» **TASK**
Leaving pictures out, repeat word for word the line that has "(552, 177) = (574, 251): black" and each line that follows it to the end of the listing.

» **SOURCE DATA**
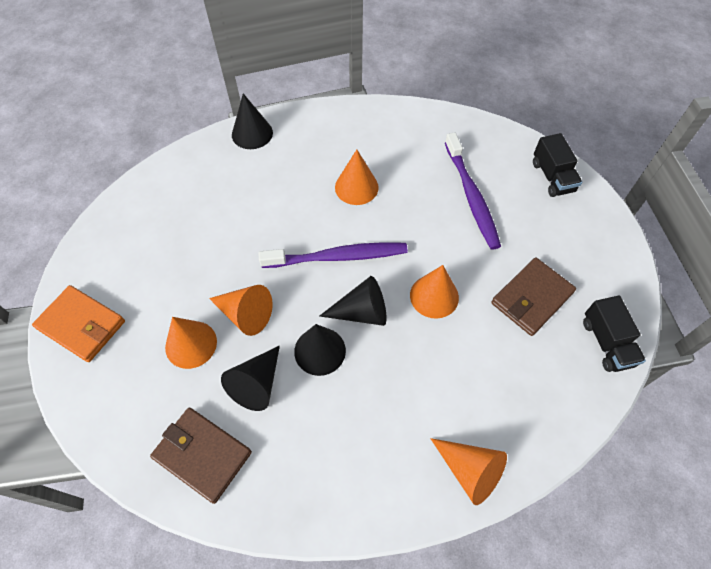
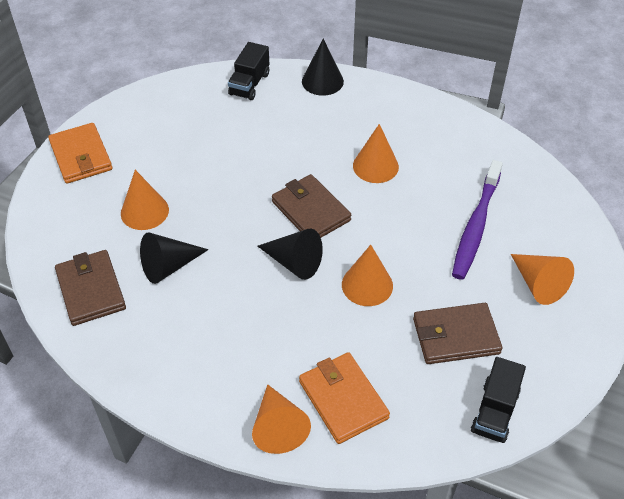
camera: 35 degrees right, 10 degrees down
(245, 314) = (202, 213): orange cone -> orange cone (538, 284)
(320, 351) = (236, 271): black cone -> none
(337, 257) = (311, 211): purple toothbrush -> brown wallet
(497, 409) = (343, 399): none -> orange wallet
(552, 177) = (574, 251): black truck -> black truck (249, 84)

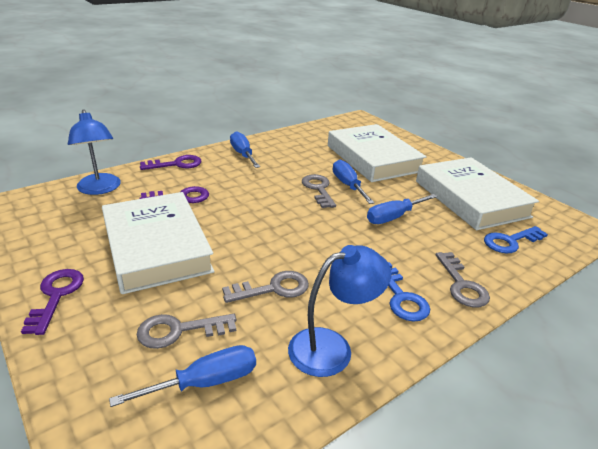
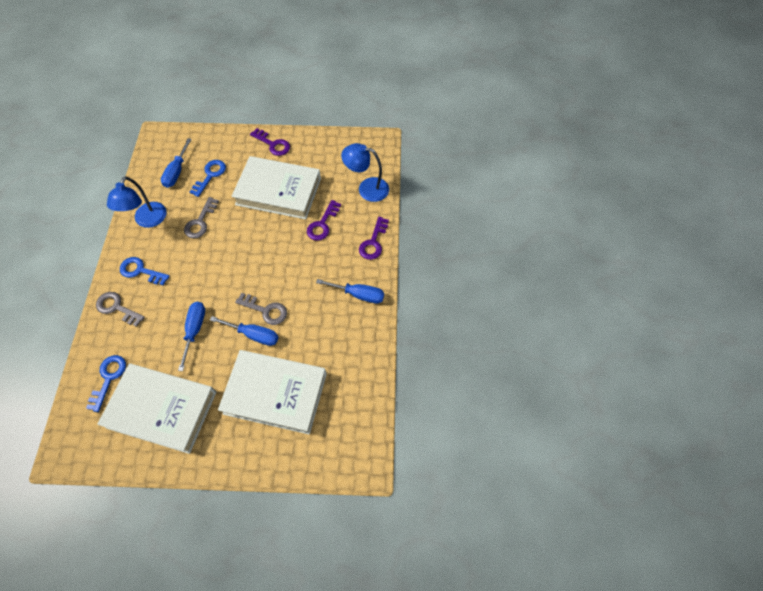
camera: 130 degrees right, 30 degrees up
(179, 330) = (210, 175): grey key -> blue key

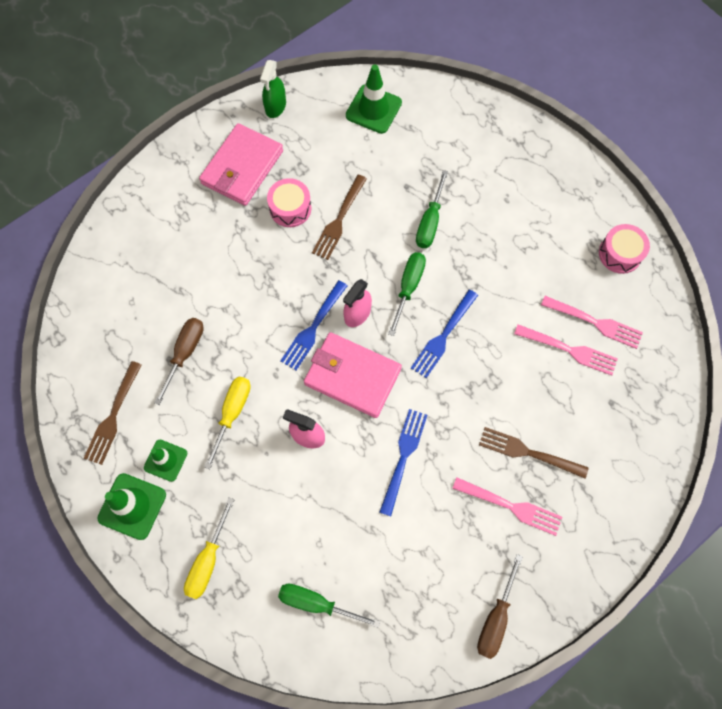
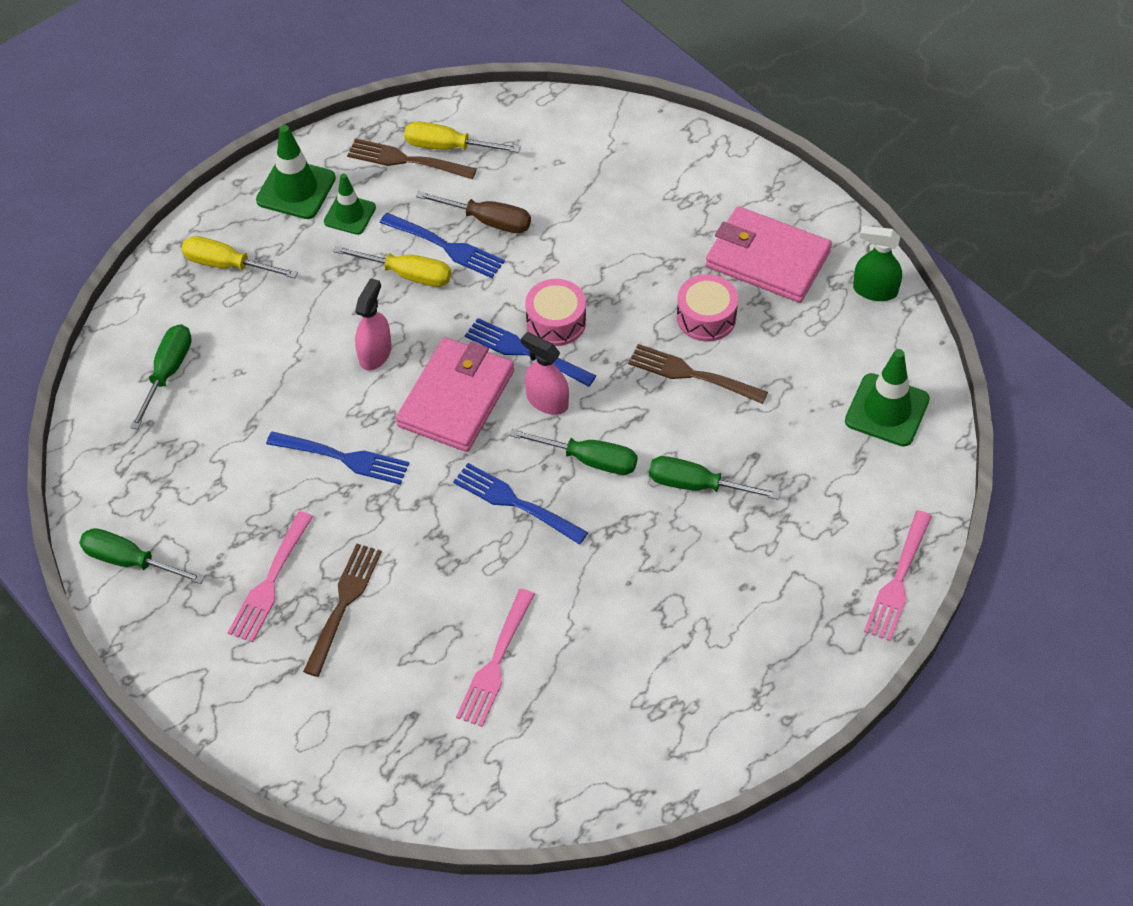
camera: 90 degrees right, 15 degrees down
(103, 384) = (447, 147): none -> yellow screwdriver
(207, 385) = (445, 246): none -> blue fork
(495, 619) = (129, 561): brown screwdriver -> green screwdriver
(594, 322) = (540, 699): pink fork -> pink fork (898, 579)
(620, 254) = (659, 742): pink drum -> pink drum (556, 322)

» **EXERCISE OUTPUT**
(552, 177) = (574, 251): black truck -> black truck (249, 84)

camera: 130 degrees right, 30 degrees up
(179, 330) = (210, 175): grey key -> blue key

camera: 90 degrees right, 15 degrees down
(103, 384) = (447, 147): none -> yellow screwdriver
(207, 385) = (445, 246): none -> blue fork
(495, 619) = (129, 561): brown screwdriver -> green screwdriver
(594, 322) = (540, 699): pink fork -> pink fork (898, 579)
(620, 254) = (659, 742): pink drum -> pink drum (556, 322)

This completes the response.